Exercise objective: Can you turn the movement and rotation lines in the material below into a numbered list, with blank lines and the pictures left out?

Material provided:
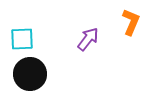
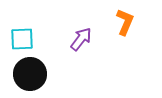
orange L-shape: moved 6 px left
purple arrow: moved 7 px left
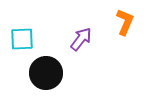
black circle: moved 16 px right, 1 px up
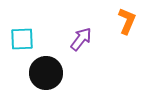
orange L-shape: moved 2 px right, 1 px up
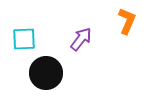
cyan square: moved 2 px right
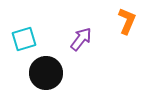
cyan square: rotated 15 degrees counterclockwise
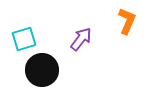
black circle: moved 4 px left, 3 px up
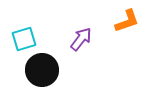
orange L-shape: rotated 48 degrees clockwise
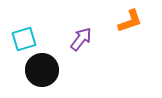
orange L-shape: moved 3 px right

Solution:
1. orange L-shape: moved 6 px left
2. purple arrow: moved 7 px left
3. black circle: moved 16 px right, 1 px up
4. orange L-shape: moved 2 px right, 1 px up
5. cyan square: moved 2 px right
6. cyan square: rotated 15 degrees counterclockwise
7. black circle: moved 4 px left, 3 px up
8. orange L-shape: rotated 48 degrees clockwise
9. orange L-shape: moved 3 px right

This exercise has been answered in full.